Nothing but the lines from the one containing "SONAR3 pin ECHO: 15 -> 6" through the last line of the entries should appear in the output, each verbatim.

____ RECORDS FOR THIS EXERCISE

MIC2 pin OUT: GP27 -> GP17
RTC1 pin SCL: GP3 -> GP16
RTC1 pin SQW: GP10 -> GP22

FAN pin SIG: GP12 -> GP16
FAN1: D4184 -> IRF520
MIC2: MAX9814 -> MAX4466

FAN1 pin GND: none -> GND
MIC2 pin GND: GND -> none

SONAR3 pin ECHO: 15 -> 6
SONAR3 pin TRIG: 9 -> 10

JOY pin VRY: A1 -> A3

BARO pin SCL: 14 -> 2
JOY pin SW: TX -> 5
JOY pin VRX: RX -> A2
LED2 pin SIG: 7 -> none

________

EXERCISE RESPONSE:
SONAR3 pin ECHO: 15 -> 6
SONAR3 pin TRIG: 9 -> 10

JOY pin VRY: A1 -> A3

BARO pin SCL: 14 -> 2
JOY pin SW: TX -> 5
JOY pin VRX: RX -> A2
LED2 pin SIG: 7 -> none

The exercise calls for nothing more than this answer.